**DATA FOR PROCESSING**
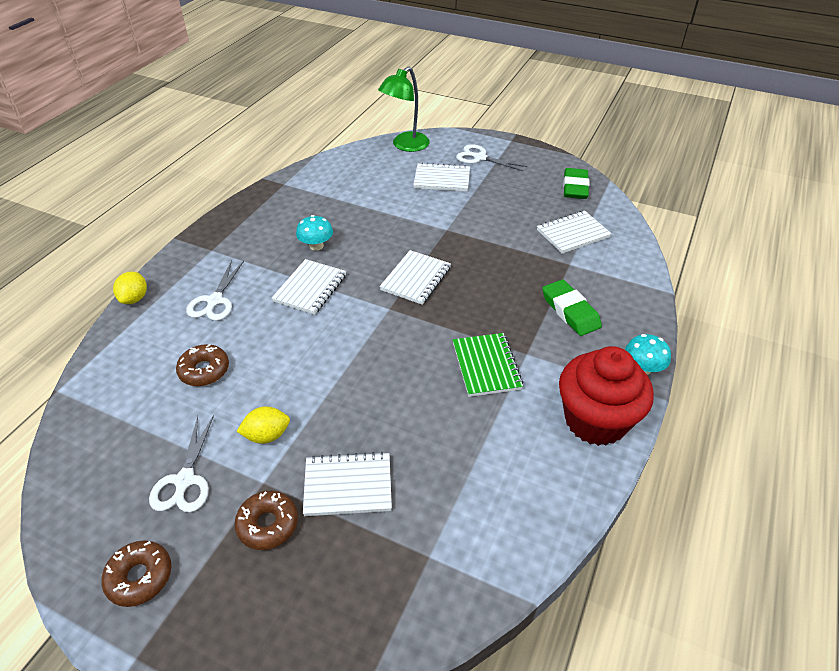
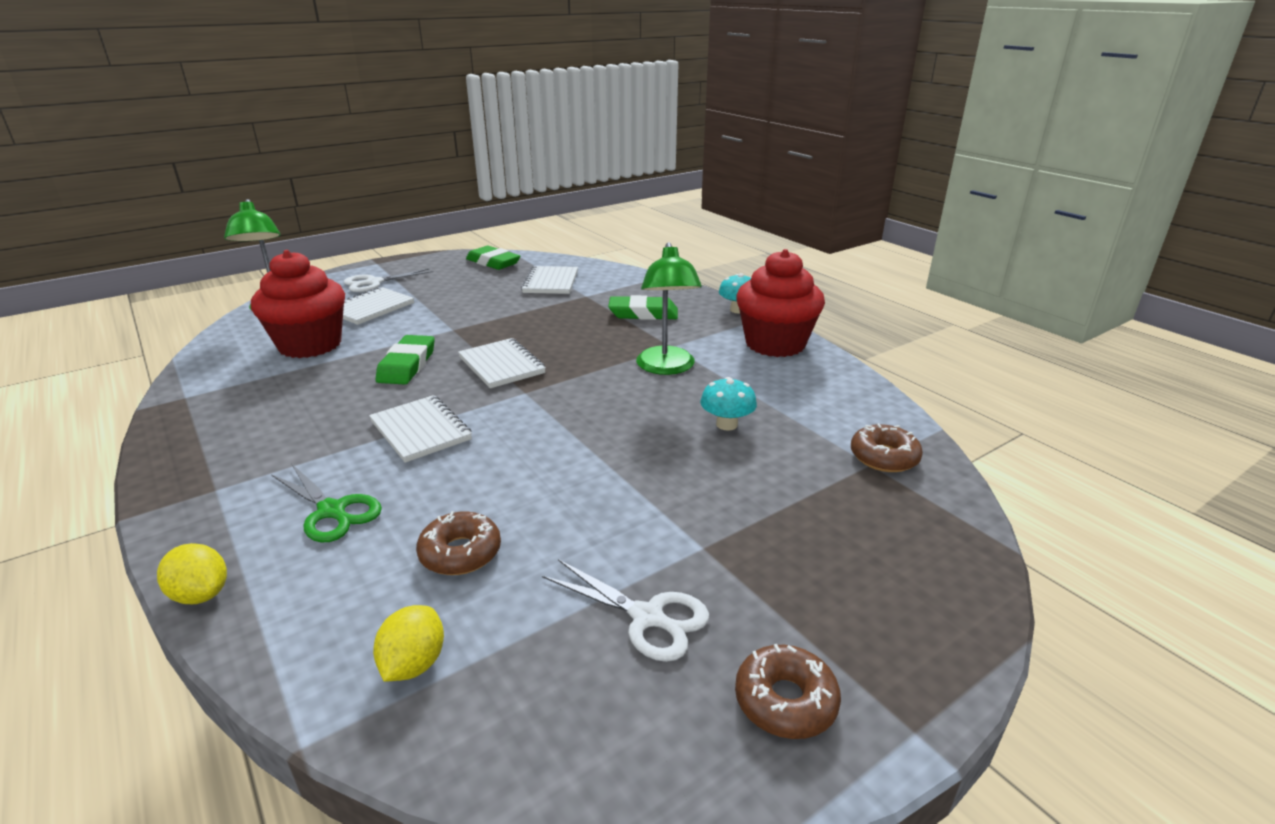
camera: 60 degrees left, 15 degrees down
(215, 301) = (332, 511): white scissors -> green scissors
(267, 435) = (632, 526): yellow lemon -> yellow lemon (414, 664)
(268, 524) = (768, 558): brown donut -> brown donut (884, 457)
(316, 246) = (351, 407): turquoise mushroom -> turquoise mushroom (726, 424)
(348, 485) = (752, 487): white notebook -> none
(373, 187) = (310, 345): none -> red cupcake
(381, 238) = (407, 365): none -> green eraser
(486, 366) = (666, 368): green notebook -> green lamp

**WHAT THE TASK REQUIRES**
Each line that includes the word "none" counts once; report how many such lines the entries have, and nothing else.

**RESULT OF THE EXERCISE**
3